Format the listing below as a Markdown table with the columns "Number" and "Line," giving each non-blank line its own row with its position number.
-- start --
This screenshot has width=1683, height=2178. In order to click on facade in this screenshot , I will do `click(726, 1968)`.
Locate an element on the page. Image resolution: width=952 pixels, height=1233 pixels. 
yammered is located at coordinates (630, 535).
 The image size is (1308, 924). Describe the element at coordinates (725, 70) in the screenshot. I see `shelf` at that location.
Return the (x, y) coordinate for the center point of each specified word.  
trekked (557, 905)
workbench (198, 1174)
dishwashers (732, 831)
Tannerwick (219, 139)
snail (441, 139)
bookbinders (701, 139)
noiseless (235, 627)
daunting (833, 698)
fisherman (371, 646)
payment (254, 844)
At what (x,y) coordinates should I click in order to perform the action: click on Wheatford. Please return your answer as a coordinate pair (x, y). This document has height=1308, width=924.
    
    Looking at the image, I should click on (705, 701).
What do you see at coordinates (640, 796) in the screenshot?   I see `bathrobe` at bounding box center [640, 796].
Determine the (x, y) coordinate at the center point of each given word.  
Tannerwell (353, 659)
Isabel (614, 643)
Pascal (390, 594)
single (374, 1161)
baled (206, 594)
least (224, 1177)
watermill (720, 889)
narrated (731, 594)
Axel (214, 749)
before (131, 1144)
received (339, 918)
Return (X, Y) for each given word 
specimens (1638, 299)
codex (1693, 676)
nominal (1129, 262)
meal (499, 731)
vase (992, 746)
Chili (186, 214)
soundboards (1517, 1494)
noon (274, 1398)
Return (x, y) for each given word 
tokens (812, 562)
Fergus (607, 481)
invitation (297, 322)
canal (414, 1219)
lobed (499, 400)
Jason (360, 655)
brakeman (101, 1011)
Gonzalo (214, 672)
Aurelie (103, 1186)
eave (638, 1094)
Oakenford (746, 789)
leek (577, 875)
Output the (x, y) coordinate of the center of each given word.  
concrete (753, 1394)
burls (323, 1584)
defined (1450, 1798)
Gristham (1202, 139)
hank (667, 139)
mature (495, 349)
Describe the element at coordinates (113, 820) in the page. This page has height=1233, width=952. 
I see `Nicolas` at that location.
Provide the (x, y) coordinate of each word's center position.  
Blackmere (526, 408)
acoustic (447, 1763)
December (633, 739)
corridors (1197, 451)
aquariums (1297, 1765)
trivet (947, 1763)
-- end --
§ **Answer in full**
| Number | Line |
|---|---|
| 1 | This screenshot has width=1683, height=2178. In order to click on facade in this screenshot , I will do `click(726, 1968)`. |
| 2 | Locate an element on the page. Image resolution: width=952 pixels, height=1233 pixels.  |
| 3 | yammered is located at coordinates (630, 535). |
| 4 |  The image size is (1308, 924). Describe the element at coordinates (725, 70) in the screenshot. I see `shelf` at that location. |
| 5 | Return the (x, y) coordinate for the center point of each specified word.   |
| 6 | trekked (557, 905) |
| 7 | workbench (198, 1174) |
| 8 | dishwashers (732, 831) |
| 9 | Tannerwick (219, 139) |
| 10 | snail (441, 139) |
| 11 | bookbinders (701, 139) |
| 12 | noiseless (235, 627) |
| 13 | daunting (833, 698) |
| 14 | fisherman (371, 646) |
| 15 | payment (254, 844) |
| 16 | At what (x,y) coordinates should I click in order to perform the action: click on Wheatford. Please return your answer as a coordinate pair (x, y). This document has height=1308, width=924. |
| 17 |     Looking at the image, I should click on (705, 701). |
| 18 | What do you see at coordinates (640, 796) in the screenshot?   I see `bathrobe` at bounding box center [640, 796]. |
| 19 | Determine the (x, y) coordinate at the center point of each given word.   |
| 20 | Tannerwell (353, 659) |
| 21 | Isabel (614, 643) |
| 22 | Pascal (390, 594) |
| 23 | single (374, 1161) |
| 24 | baled (206, 594) |
| 25 | least (224, 1177) |
| 26 | watermill (720, 889) |
| 27 | narrated (731, 594) |
| 28 | Axel (214, 749) |
| 29 | before (131, 1144) |
| 30 | received (339, 918) |
| 31 | Return (X, Y) for each given word  |
| 32 | specimens (1638, 299) |
| 33 | codex (1693, 676) |
| 34 | nominal (1129, 262) |
| 35 | meal (499, 731) |
| 36 | vase (992, 746) |
| 37 | Chili (186, 214) |
| 38 | soundboards (1517, 1494) |
| 39 | noon (274, 1398) |
| 40 | Return (x, y) for each given word  |
| 41 | tokens (812, 562) |
| 42 | Fergus (607, 481) |
| 43 | invitation (297, 322) |
| 44 | canal (414, 1219) |
| 45 | lobed (499, 400) |
| 46 | Jason (360, 655) |
| 47 | brakeman (101, 1011) |
| 48 | Gonzalo (214, 672) |
| 49 | Aurelie (103, 1186) |
| 50 | eave (638, 1094) |
| 51 | Oakenford (746, 789) |
| 52 | leek (577, 875) |
| 53 | Output the (x, y) coordinate of the center of each given word.   |
| 54 | concrete (753, 1394) |
| 55 | burls (323, 1584) |
| 56 | defined (1450, 1798) |
| 57 | Gristham (1202, 139) |
| 58 | hank (667, 139) |
| 59 | mature (495, 349) |
| 60 | Describe the element at coordinates (113, 820) in the page. This page has height=1233, width=952.  |
| 61 | I see `Nicolas` at that location. |
| 62 | Provide the (x, y) coordinate of each word's center position.   |
| 63 | Blackmere (526, 408) |
| 64 | acoustic (447, 1763) |
| 65 | December (633, 739) |
| 66 | corridors (1197, 451) |
| 67 | aquariums (1297, 1765) |
| 68 | trivet (947, 1763) |